WHAT YOU HAVE TO DO = Could you give the entries back exactly as they stand, minus any pictures?

Edit tracking data:
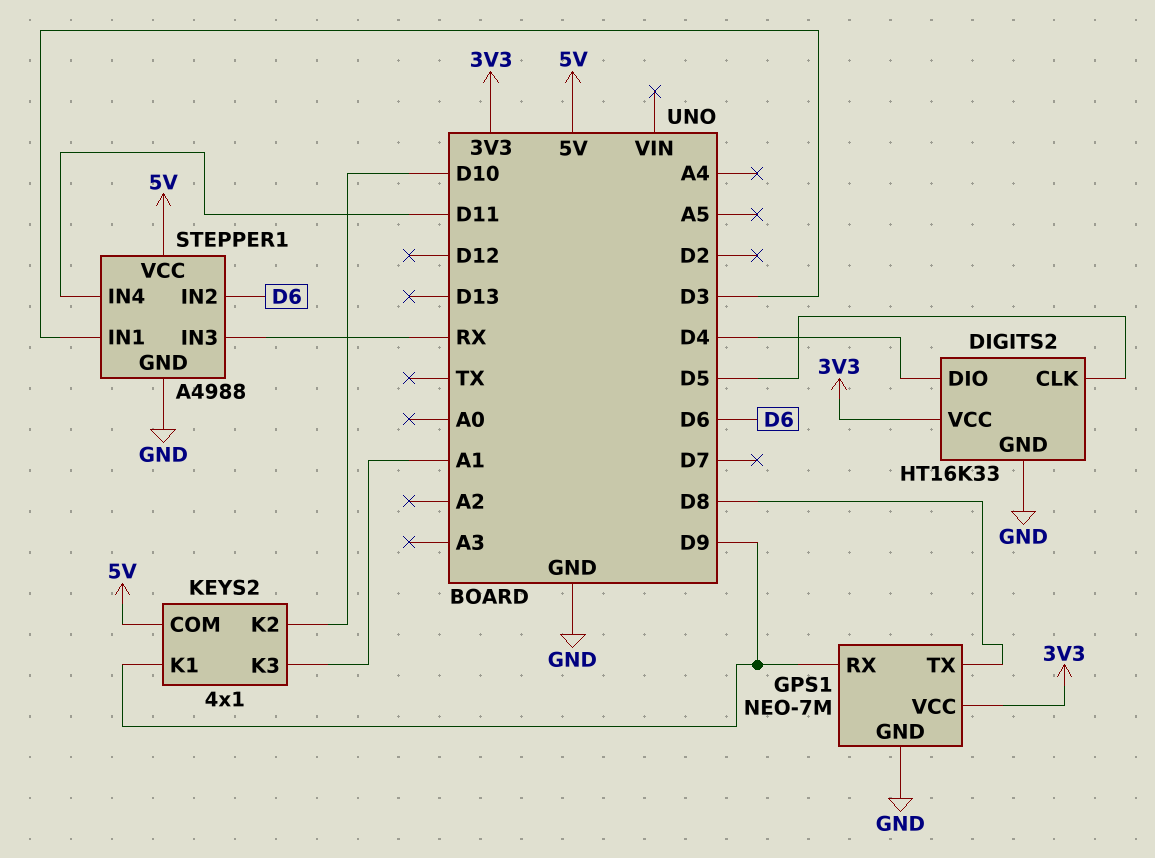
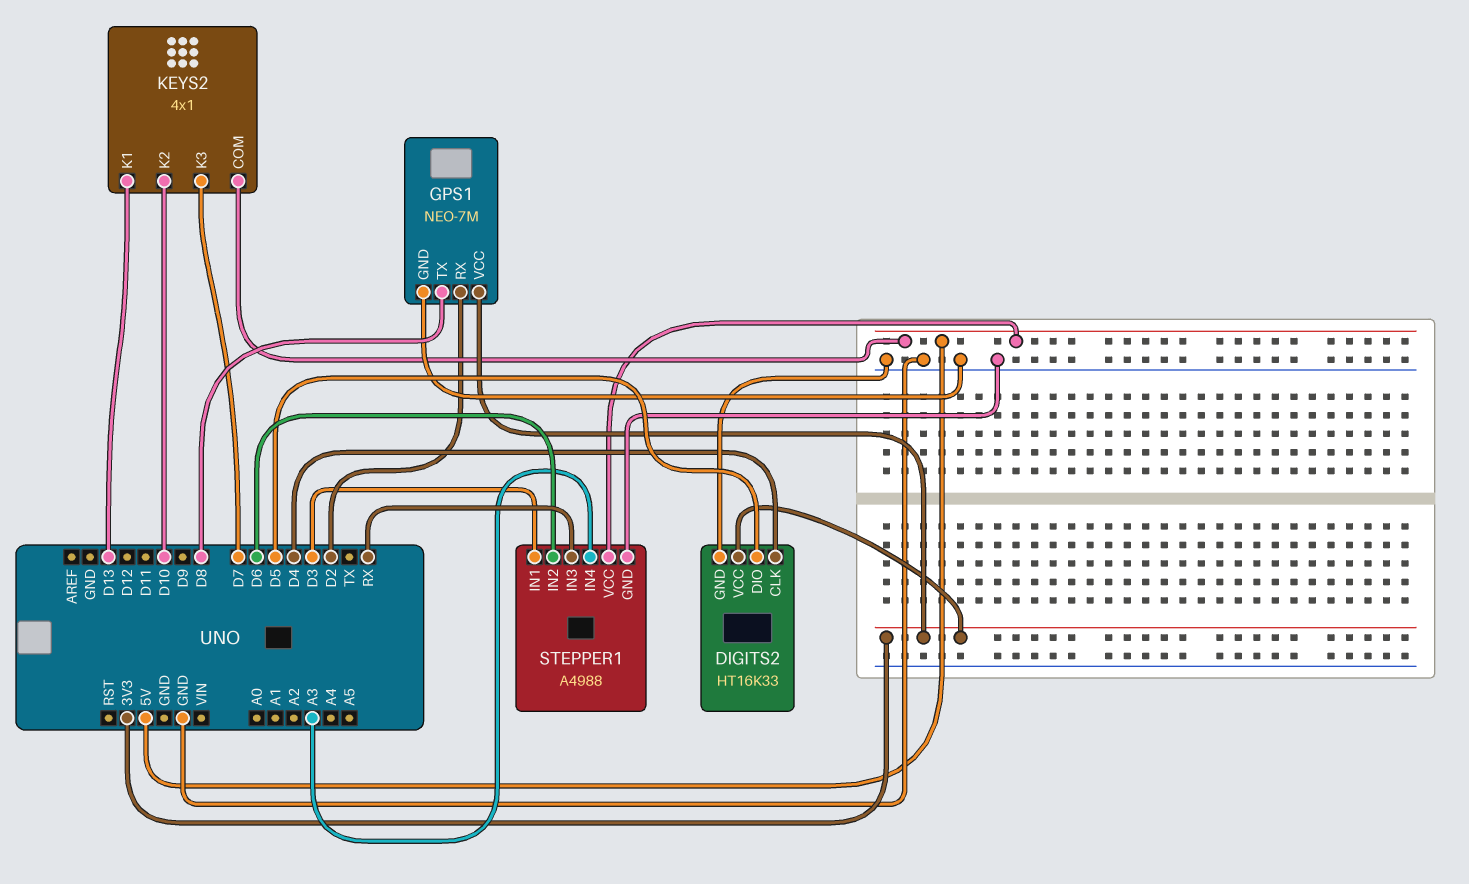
DIGITS2 pin CLK: D5 -> D4
DIGITS2 pin DIO: D4 -> D5
GPS1 pin RX: D9 -> D2
KEYS2 pin K1: D9 -> D13
KEYS2 pin K3: A1 -> D7
STEPPER1 pin IN4: D11 -> A3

COMPLETED EXERCISE =
DIGITS2 pin CLK: D5 -> D4
DIGITS2 pin DIO: D4 -> D5
GPS1 pin RX: D9 -> D2
KEYS2 pin K1: D9 -> D13
KEYS2 pin K3: A1 -> D7
STEPPER1 pin IN4: D11 -> A3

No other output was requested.